_Exercise instructions_. Copy every entry below word for word, but leave out the pictures.

_Supplied information_.
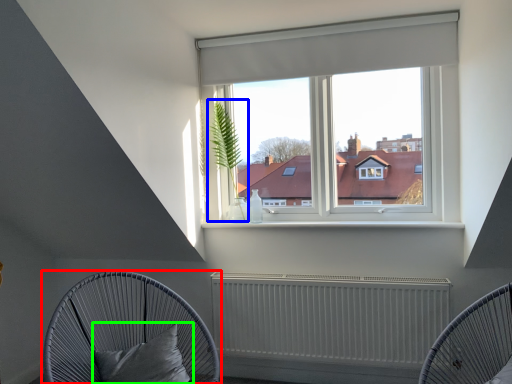
Question: Based on their relative distances, which object is nearer to furniture (highlighted by a red box)? Choose from plant (highlighted by a blue box) and pillow (highlighted by a green box).

Choices:
 (A) plant
 (B) pillow

Answer: (B)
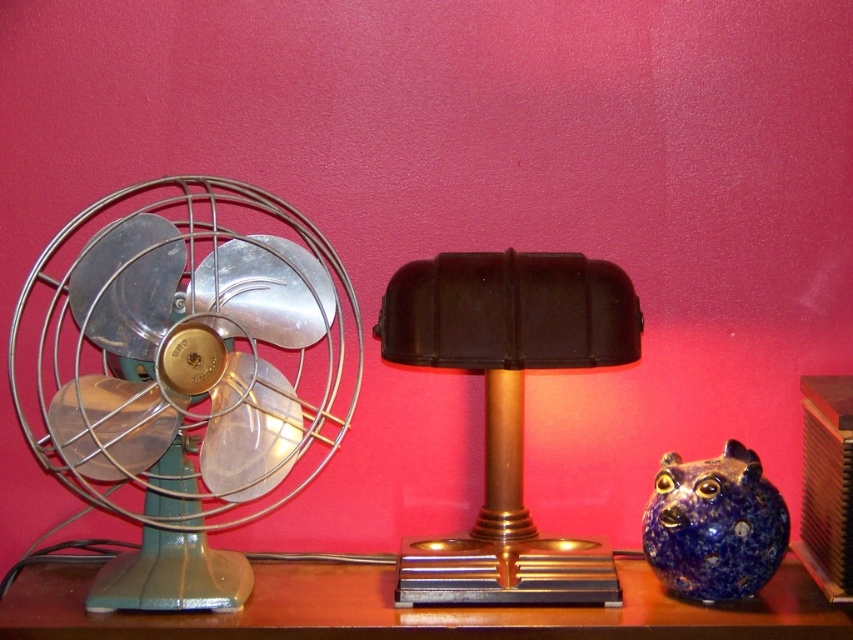
Question: Which point appears farthest from the camera in this image?

Choices:
 (A) (683, 524)
 (B) (403, 358)
 (C) (283, 381)

Answer: (C)

Question: Can you confirm if metallic silver fan at left is smaller than black plastic table lamp at center?

Choices:
 (A) yes
 (B) no

Answer: (B)

Question: Is the position of black plastic table lamp at center less distant than that of blue speckled ceramic piggy bank at lower right?

Choices:
 (A) no
 (B) yes

Answer: (B)

Question: Which object is the farthest from the metallic brown table at center?

Choices:
 (A) metallic silver fan at left
 (B) blue speckled ceramic piggy bank at lower right

Answer: (A)

Question: Which point is farther from the camera taking this photo?

Choices:
 (A) (762, 557)
 (B) (273, 248)
 (C) (555, 598)
 (D) (84, 564)

Answer: (D)

Question: From the image, what is the correct spatial relationship of metallic silver fan at left in relation to black plastic table lamp at center?

Choices:
 (A) below
 (B) above

Answer: (B)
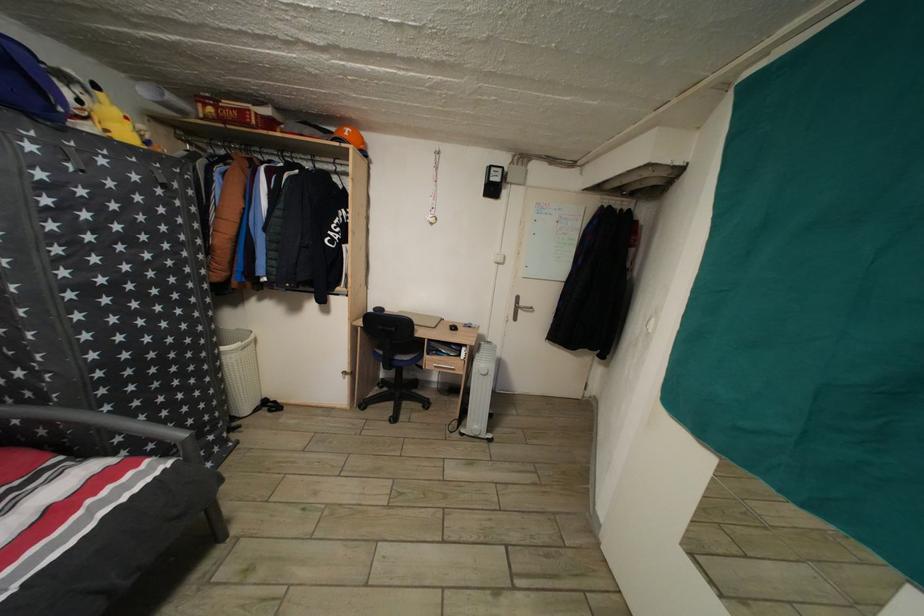
Where is `striped sofa surface`? striped sofa surface is located at coordinates (58, 504).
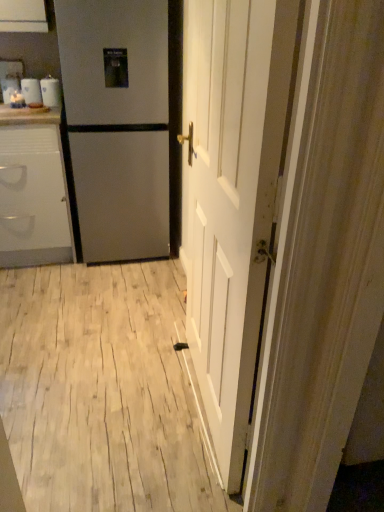
I want to click on vacant space that is to the left of white wooden door at center, so click(x=106, y=396).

_Output_.
Question: Based on their relative distances, which object is nearer to furniture (highlighted by a red box)? Choose from plant (highlighted by a blue box) and pillow (highlighted by a green box).

Choices:
 (A) plant
 (B) pillow

Answer: (B)
Question: Which point appears farthest from the camera in this image?

Choices:
 (A) (683, 524)
 (B) (403, 358)
 (C) (283, 381)

Answer: (C)

Question: Can you confirm if metallic silver fan at left is smaller than black plastic table lamp at center?

Choices:
 (A) yes
 (B) no

Answer: (B)

Question: Is the position of black plastic table lamp at center less distant than that of blue speckled ceramic piggy bank at lower right?

Choices:
 (A) no
 (B) yes

Answer: (B)

Question: Which object is the farthest from the metallic brown table at center?

Choices:
 (A) metallic silver fan at left
 (B) blue speckled ceramic piggy bank at lower right

Answer: (A)

Question: Which point is farther from the camera taking this photo?

Choices:
 (A) (762, 557)
 (B) (273, 248)
 (C) (555, 598)
 (D) (84, 564)

Answer: (D)

Question: From the image, what is the correct spatial relationship of metallic silver fan at left in relation to black plastic table lamp at center?

Choices:
 (A) below
 (B) above

Answer: (B)
Where is `striped sofa surface`? striped sofa surface is located at coordinates (58, 504).
I want to click on vacant space that is to the left of white wooden door at center, so click(x=106, y=396).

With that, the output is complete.